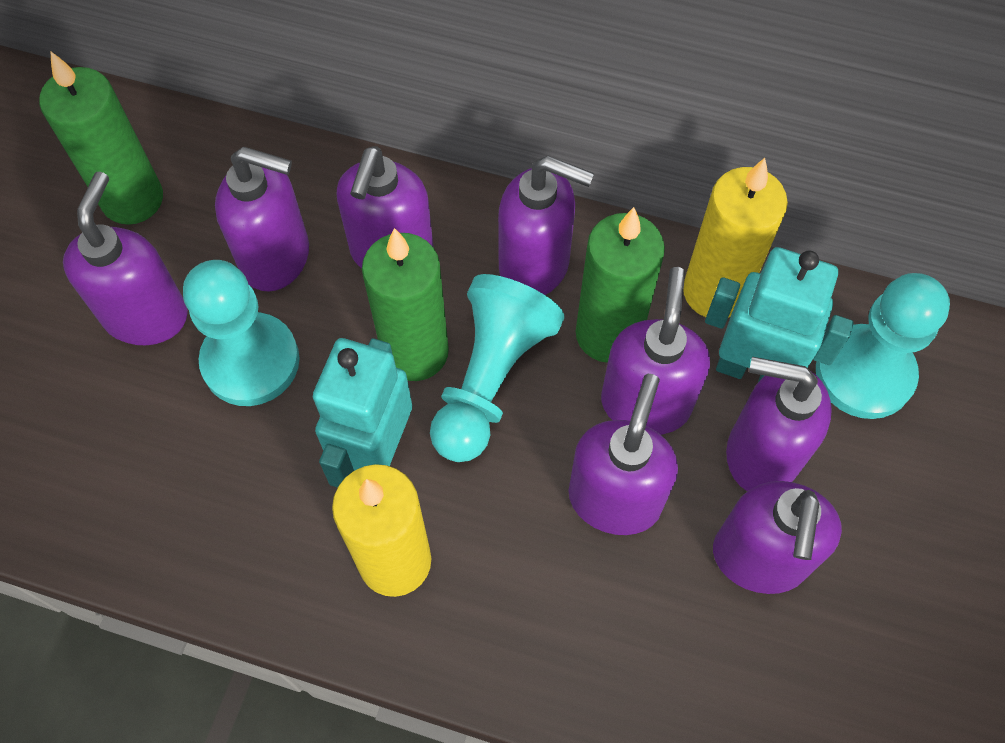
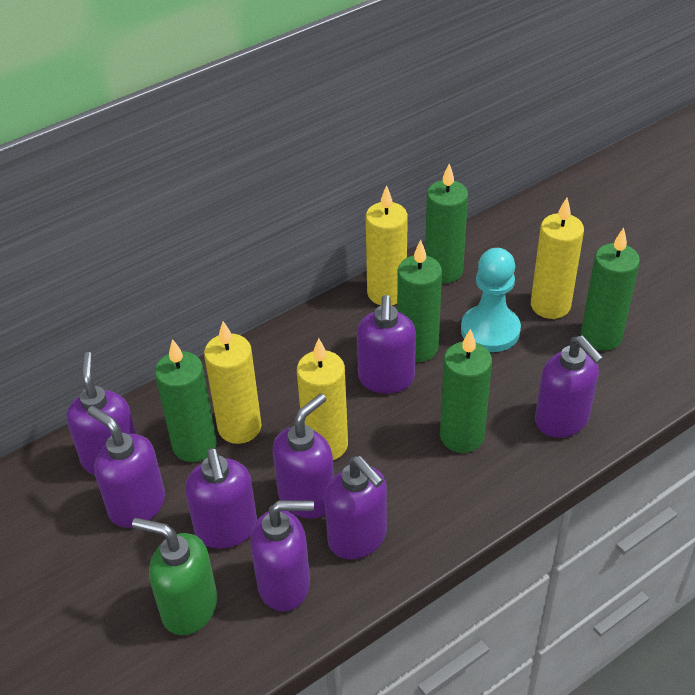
green candle: 3 -> 5
green soap dispenser: 0 -> 1
turquoise pawn: 3 -> 1
turquoise robot: 2 -> 0
yellow candle: 2 -> 4

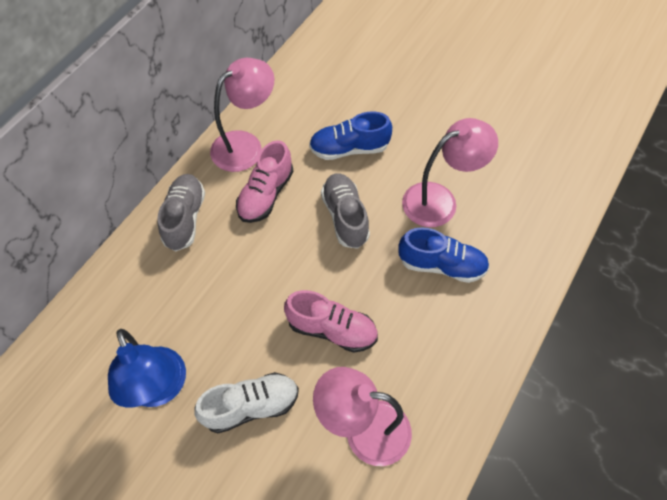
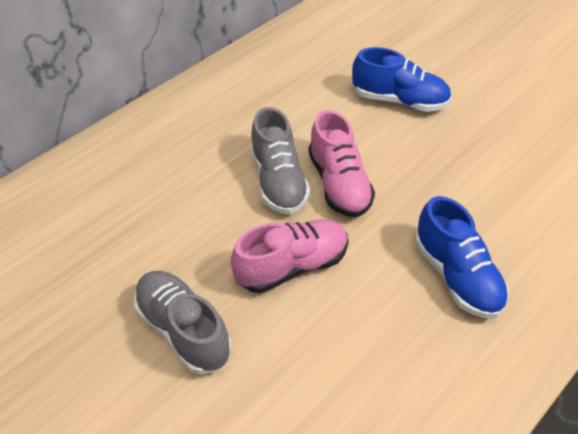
blue lamp: 1 -> 0
pink lamp: 3 -> 0
white shoe: 1 -> 0

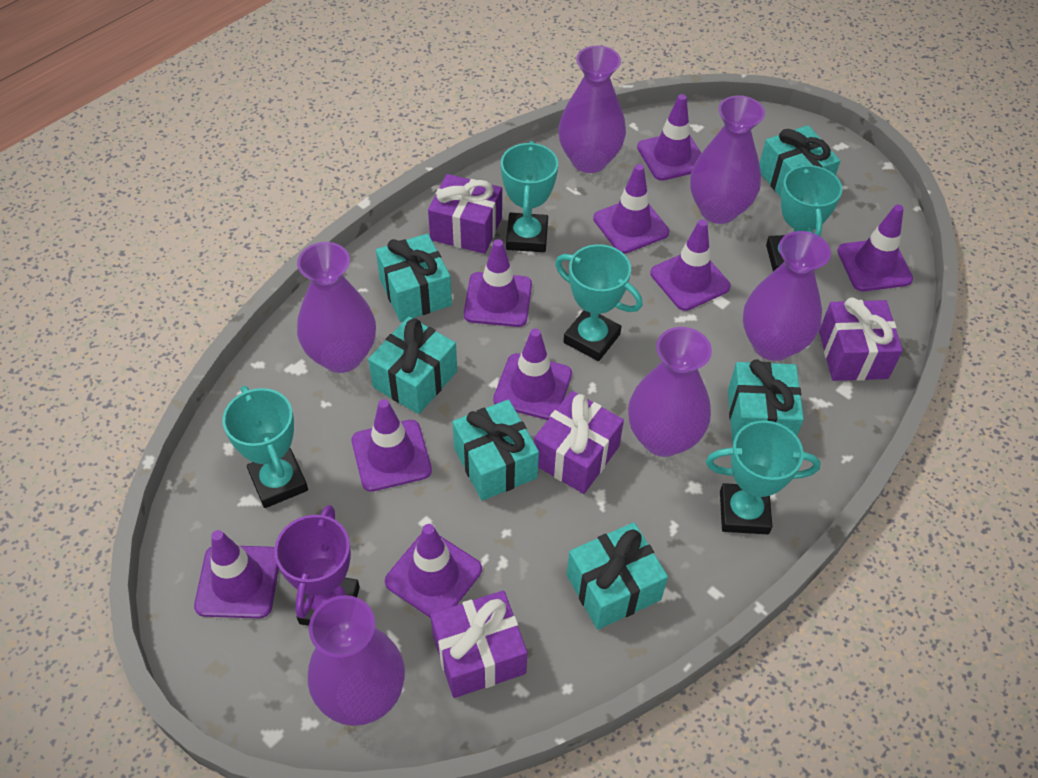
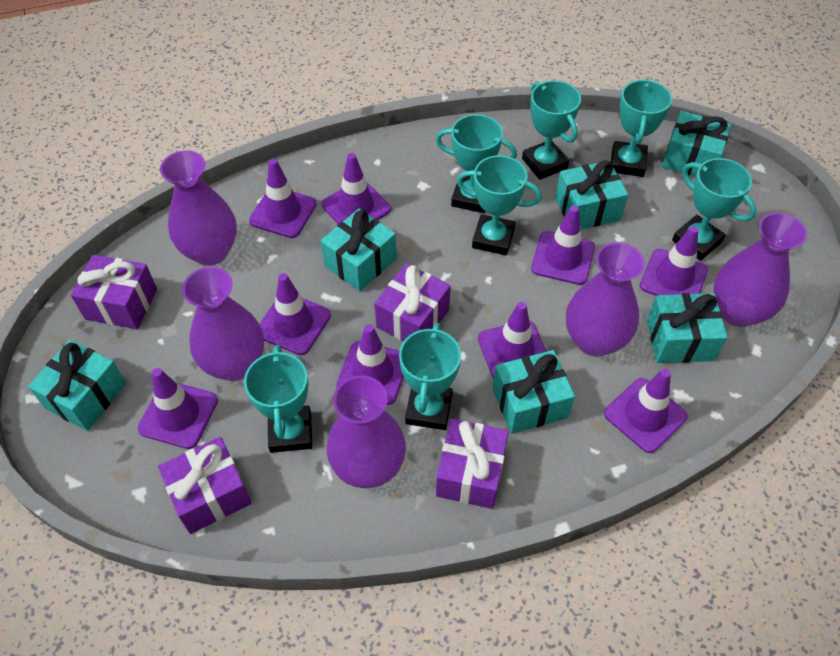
purple trophy: 1 -> 0
purple vase: 6 -> 5
turquoise trophy: 5 -> 7

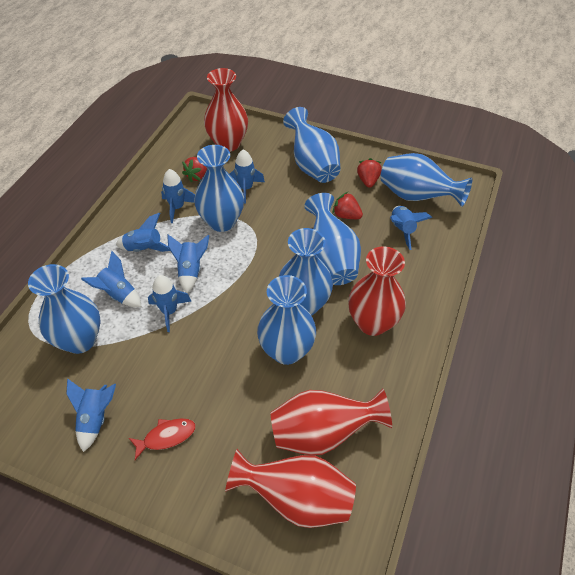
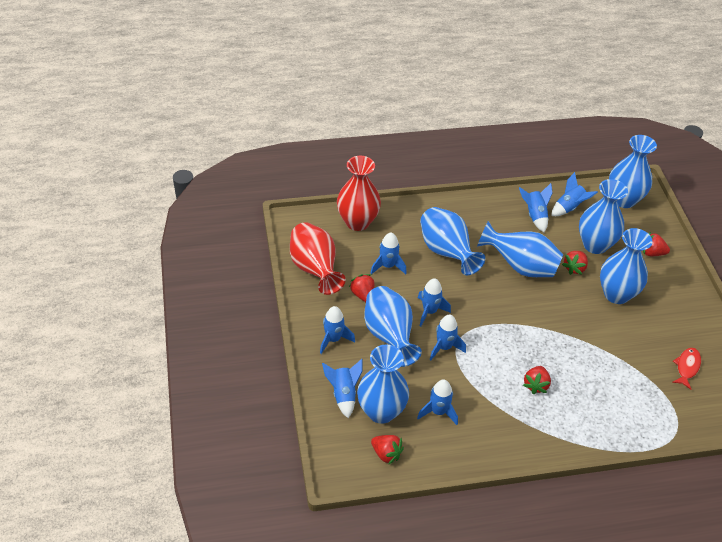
red strawberry: 3 -> 5
red vase: 4 -> 2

**Instructions for the task:**
Give the data again exactly. Keep the images out.

**Task output:**
green candle: 3 -> 5
green soap dispenser: 0 -> 1
turquoise pawn: 3 -> 1
turquoise robot: 2 -> 0
yellow candle: 2 -> 4

blue lamp: 1 -> 0
pink lamp: 3 -> 0
white shoe: 1 -> 0

purple trophy: 1 -> 0
purple vase: 6 -> 5
turquoise trophy: 5 -> 7

red strawberry: 3 -> 5
red vase: 4 -> 2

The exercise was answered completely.